▶ [Action item]
For the entries that follow, retype exactly the lines from the one containing "camera: 25 degrees left, 10 degrees up" to the one containing "(444, 533) = (196, 291): none -> yellow lemon", inclusive, and only those. Images stay out of the copy.
======== Supplied data
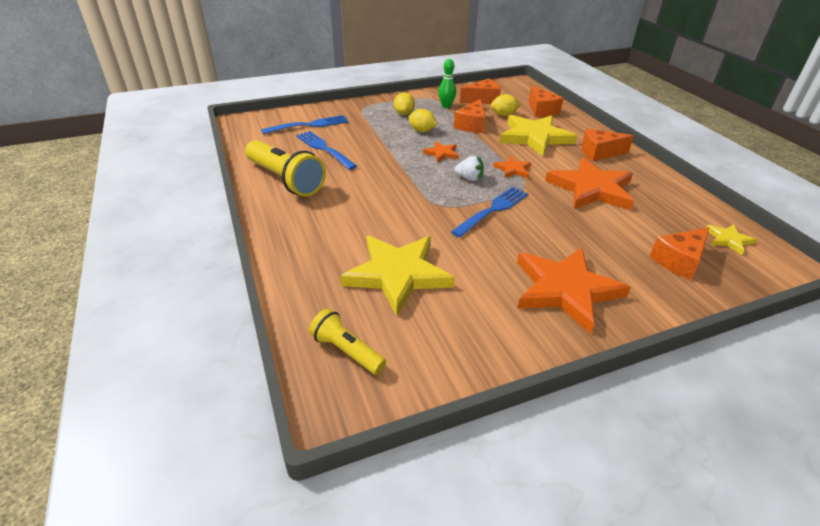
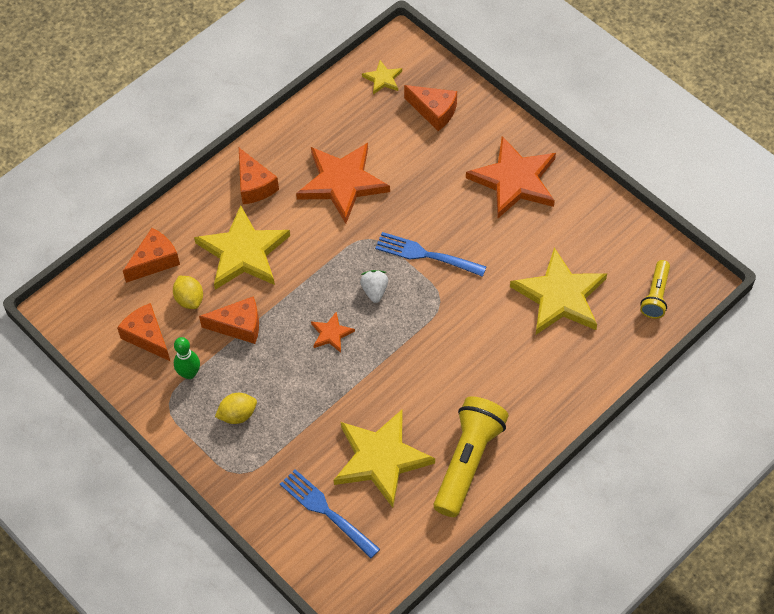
camera: 110 degrees left, 20 degrees up
(325, 149) = (381, 459): blue fork -> yellow star
(422, 131) = (281, 375): yellow lemon -> none
(513, 169) = (335, 256): orange star -> none

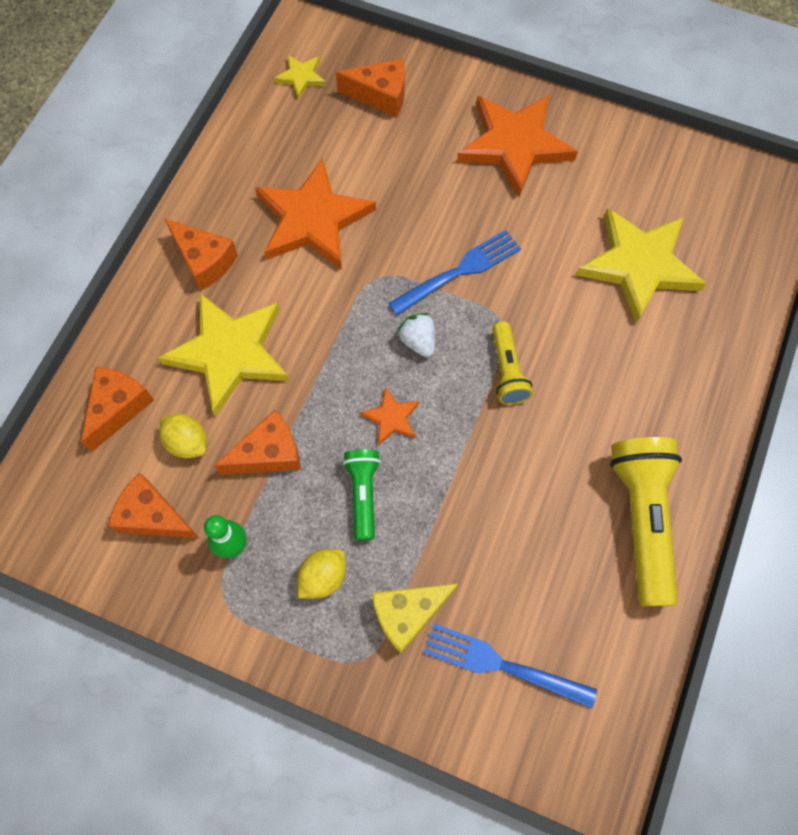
camera: 25 degrees left, 10 degrees up
(281, 458) = (408, 614): none -> yellow cheese
(288, 374) = (363, 494): none -> green flashlight
(381, 459) = (535, 561): yellow star -> none
(427, 255) = (458, 272): blue fork -> blue fork turned 150 degrees clockwise
(656, 296) = (744, 224): yellow flashlight -> yellow flashlight (507, 371)

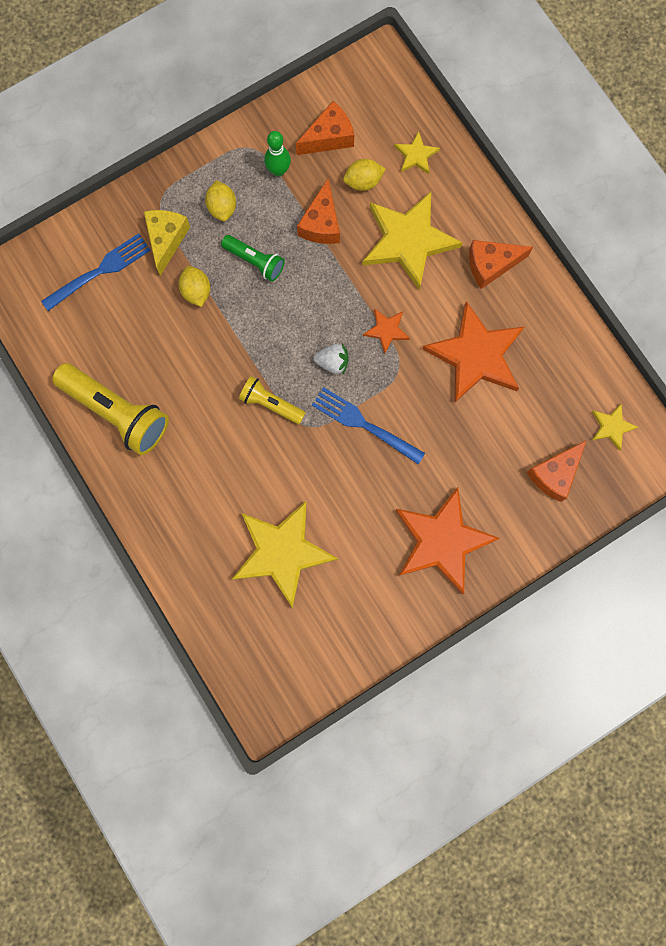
camera: 125 degrees right, 10 degrees up
(118, 408) = (416, 155): orange cheese -> yellow star
(391, 418) = (291, 310): orange star -> orange star (386, 330)
(444, 533) = (196, 291): none -> yellow lemon
(458, 272) = (365, 424): blue fork -> blue fork turned 120 degrees clockwise

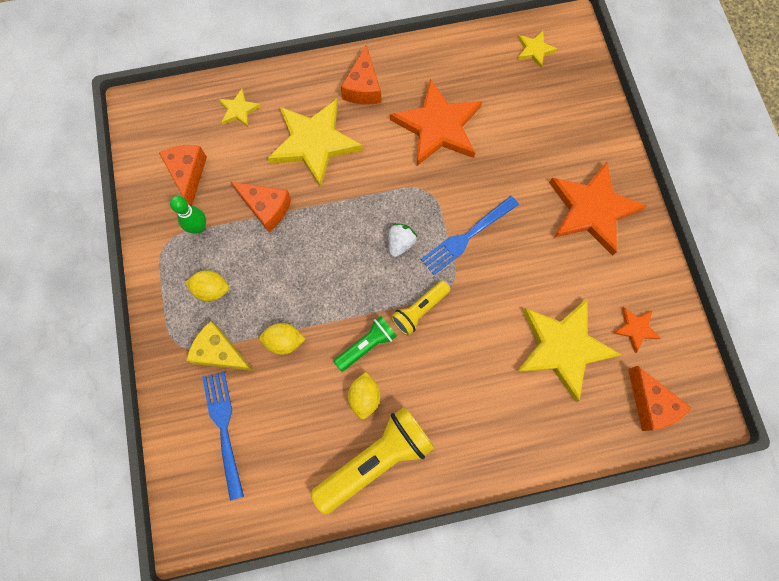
camera: 70 degrees left, 5 degrees down
(255, 261) = (277, 278): green flashlight -> green flashlight (367, 345)
(363, 182) = (243, 160): yellow lemon -> yellow lemon (364, 397)
(386, 330) = (388, 188): orange star -> orange star (635, 328)
(554, 474) = (560, 104): orange cheese -> orange cheese (650, 404)

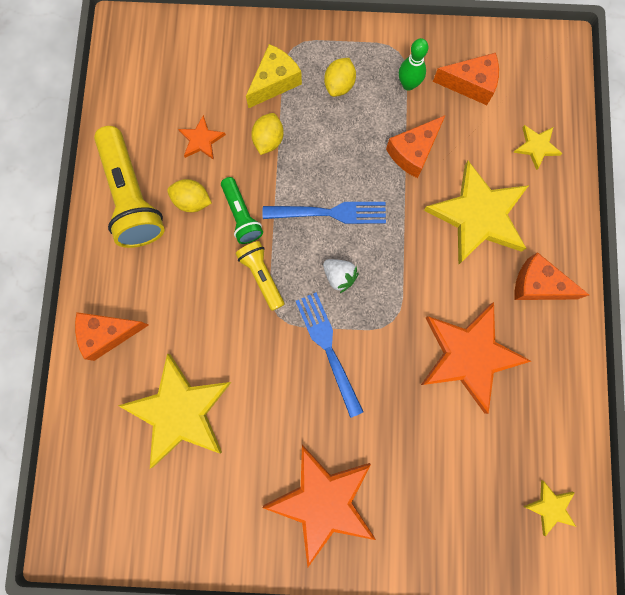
camera: 105 degrees right, 5 degrees up
(224, 429) = (202, 73): blue fork -> blue fork (329, 213)
(635, 328) = (175, 499): orange star -> orange star (201, 140)
(650, 404) = (94, 484): orange cheese -> orange cheese (108, 334)

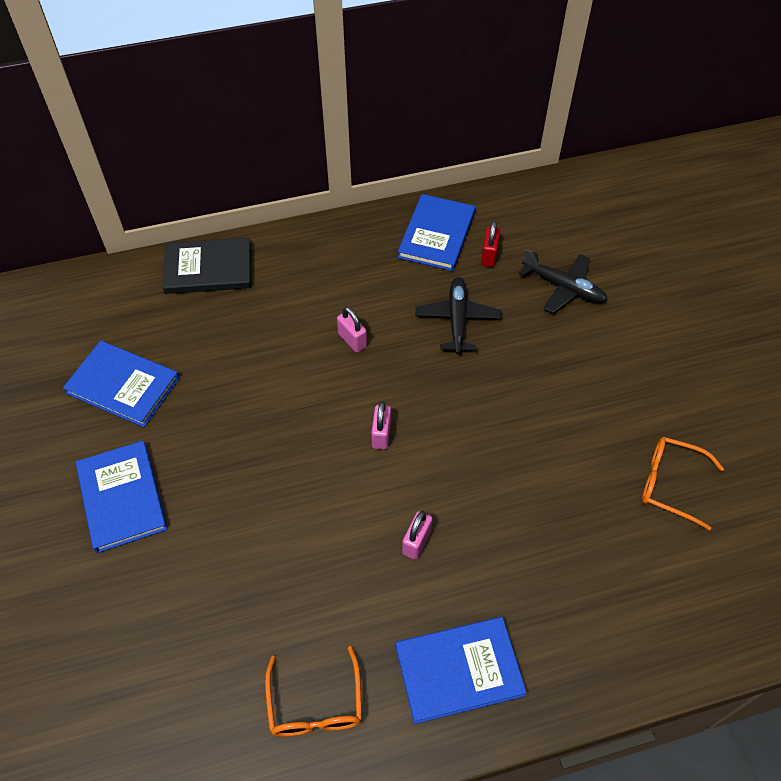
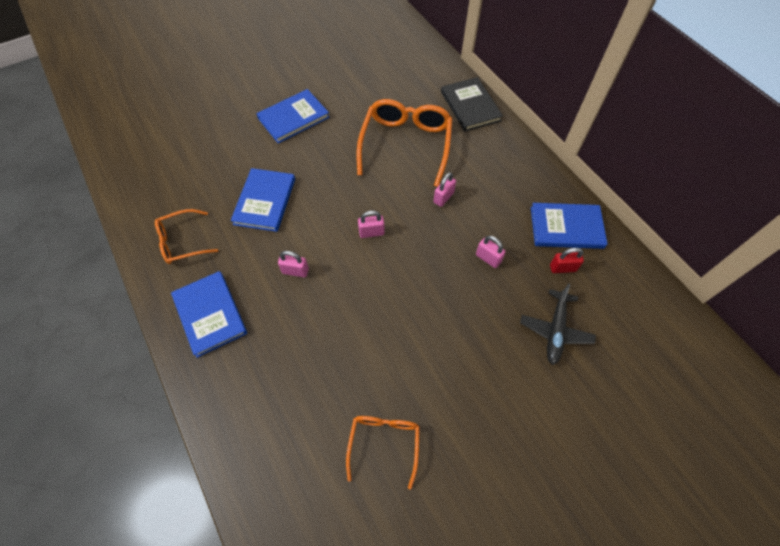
camera: 75 degrees right, 5 degrees up
(123, 385) = (367, 95): blue book -> blue book (265, 201)
(244, 359) = (406, 144): none -> orange glasses
(457, 320) = (488, 258): black plane -> pink padlock

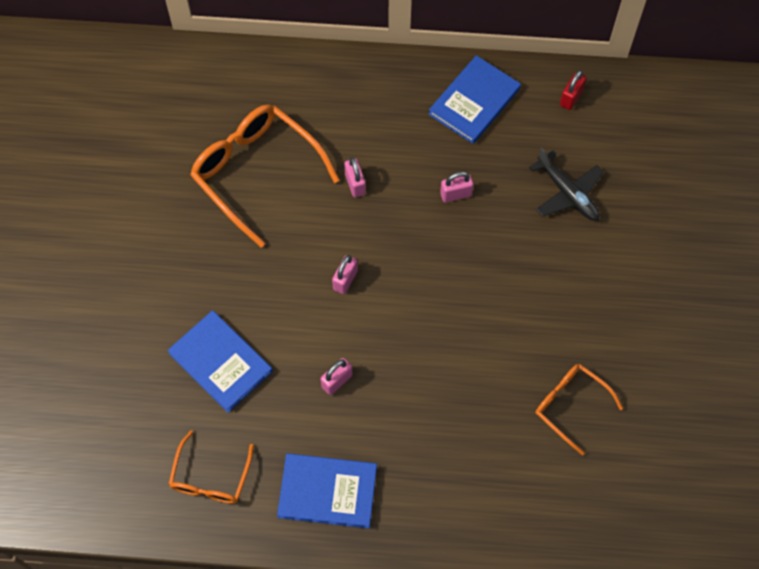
camera: 55 degrees left, 5 degrees up
(293, 118) = (118, 264): blue book -> none
(470, 106) = (255, 73): black book -> none
(562, 268) = (513, 139): red padlock -> red padlock (571, 98)

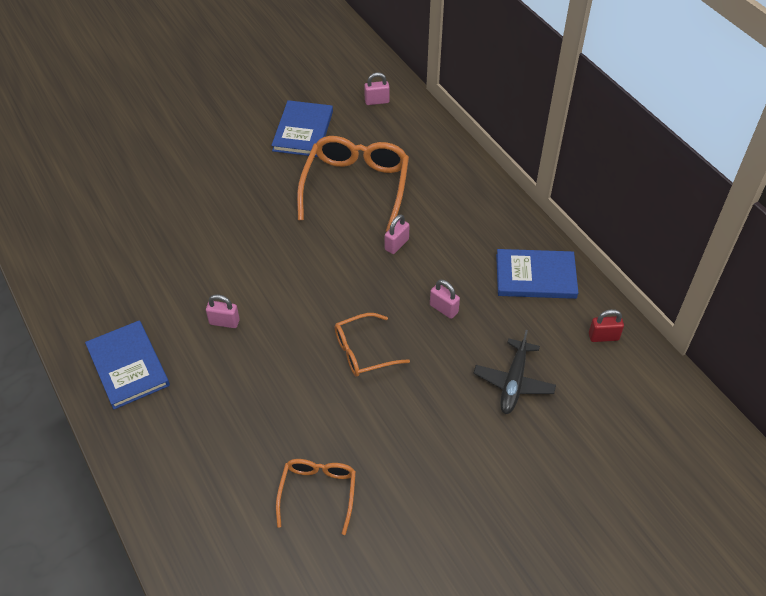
camera: 55 degrees right, 15 degrees down
(210, 478) = (95, 292): orange glasses -> orange glasses (363, 352)
(221, 362) = (190, 248): blue book -> blue book (303, 131)
(345, 280) = (312, 282): pink padlock -> pink padlock (377, 101)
================
▶ [Written reply]
camera: 25 degrees left, 10 degrees up
(281, 458) = (408, 614): none -> yellow cheese
(288, 374) = (363, 494): none -> green flashlight
(381, 459) = (535, 561): yellow star -> none
(427, 255) = (458, 272): blue fork -> blue fork turned 150 degrees clockwise
(656, 296) = (744, 224): yellow flashlight -> yellow flashlight (507, 371)

camera: 125 degrees right, 10 degrees up
(118, 408) = (416, 155): orange cheese -> yellow star
(391, 418) = (291, 310): orange star -> orange star (386, 330)
(444, 533) = (196, 291): none -> yellow lemon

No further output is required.